(Change detection outputs)
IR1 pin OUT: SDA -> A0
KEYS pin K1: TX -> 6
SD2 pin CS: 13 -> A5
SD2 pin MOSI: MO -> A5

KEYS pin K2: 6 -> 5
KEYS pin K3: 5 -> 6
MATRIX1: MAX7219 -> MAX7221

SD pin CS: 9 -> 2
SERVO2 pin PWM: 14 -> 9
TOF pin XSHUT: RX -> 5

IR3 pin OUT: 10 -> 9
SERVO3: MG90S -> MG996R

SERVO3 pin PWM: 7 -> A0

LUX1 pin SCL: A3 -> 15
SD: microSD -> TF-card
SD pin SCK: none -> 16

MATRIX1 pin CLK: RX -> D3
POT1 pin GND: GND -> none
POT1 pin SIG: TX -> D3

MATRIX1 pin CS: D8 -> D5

*Task requirements*: Each line in the entries above that includes the string "KEYS" adds to the count; state that count only.

*Response area*: 3